■ The problem ■
Please report every line from the material that contains the word "turquoise".
··········
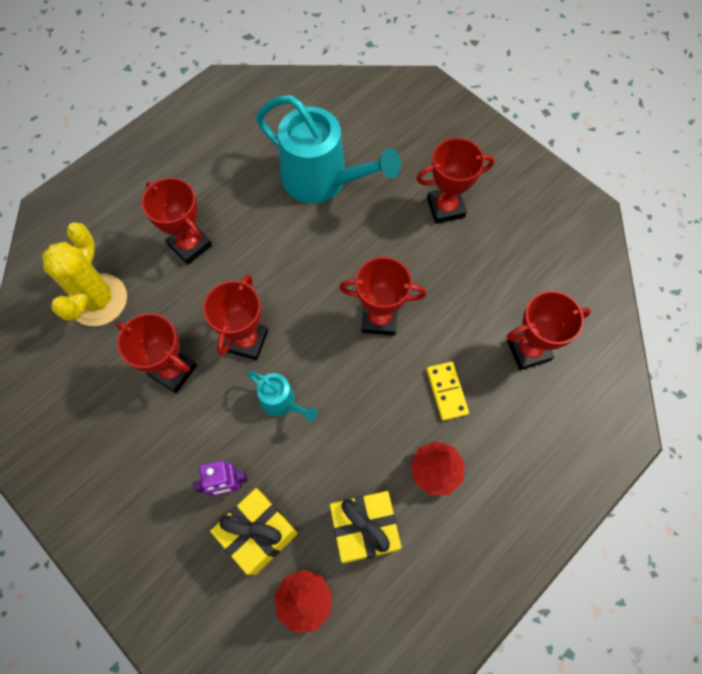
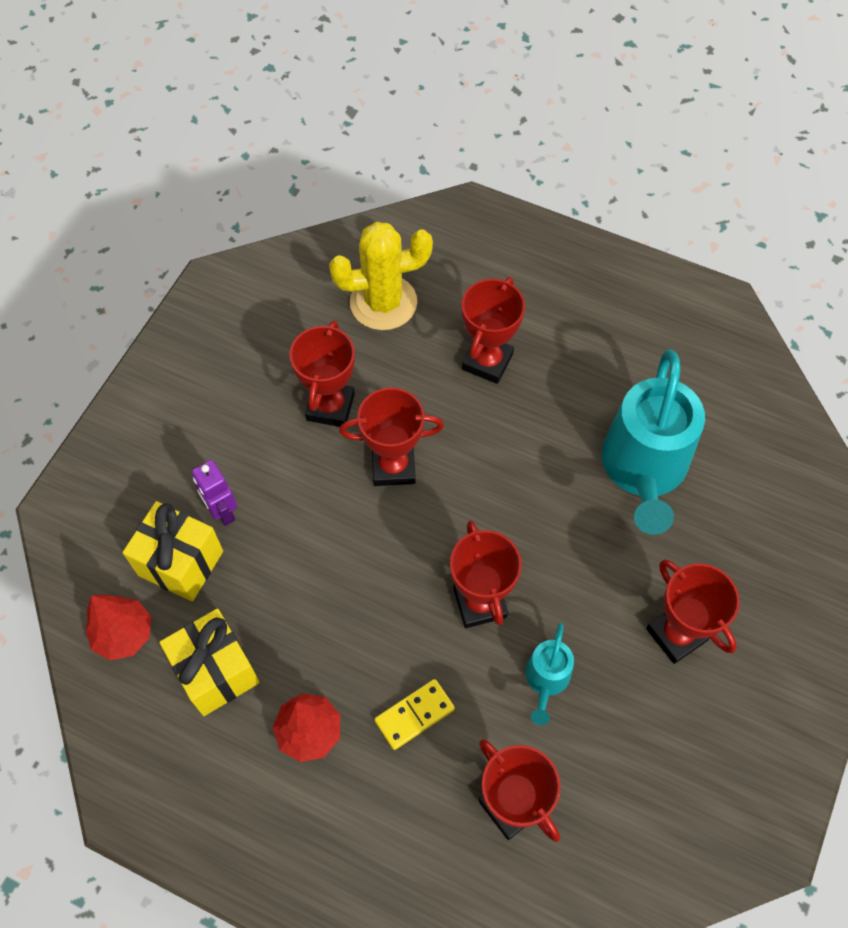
camera: 70 degrees right, 5 degrees down
(282, 402) = (334, 531): turquoise watering can -> turquoise watering can (546, 680)

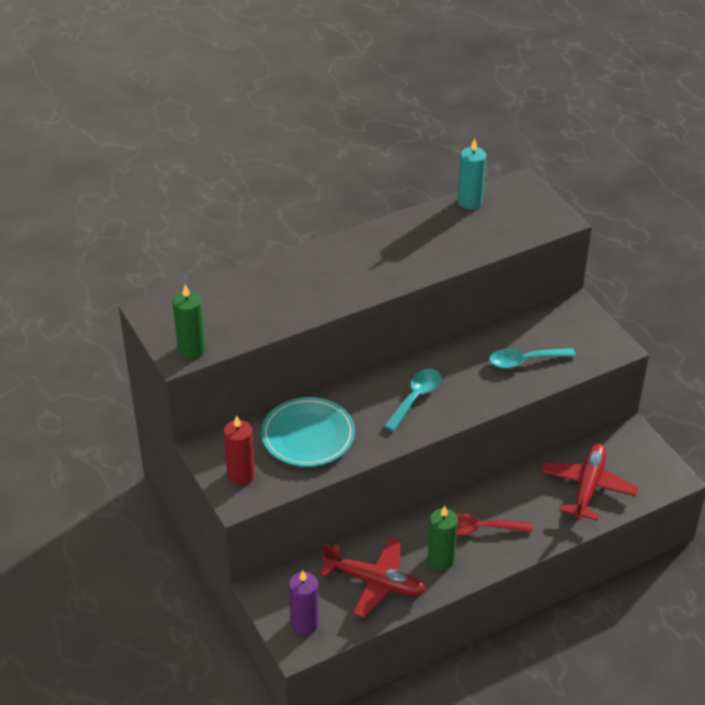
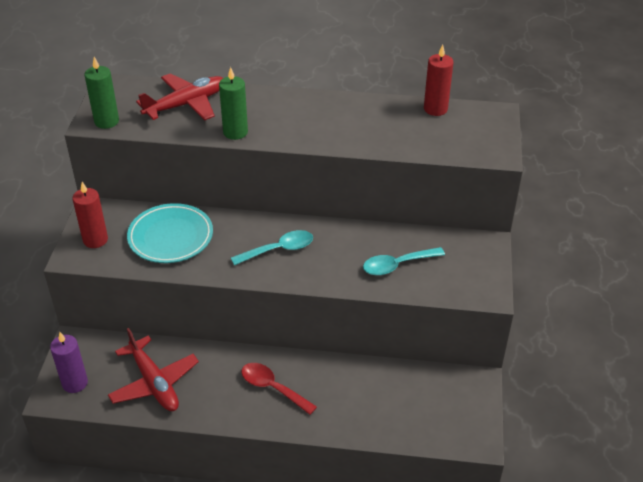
camera: 35 degrees right, 0 degrees up
(441, 559) = (219, 394): green candle -> green candle (235, 132)
(470, 202) = (435, 109): turquoise candle -> red candle
(525, 361) = (397, 265): turquoise spoon -> turquoise spoon turned 45 degrees counterclockwise
(588, 487) = (394, 405): red plane -> red plane (186, 104)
··········
■ Response area ■
(282, 402) = (334, 531): turquoise watering can -> turquoise watering can (546, 680)
(470, 202) = (435, 109): turquoise candle -> red candle
(525, 361) = (397, 265): turquoise spoon -> turquoise spoon turned 45 degrees counterclockwise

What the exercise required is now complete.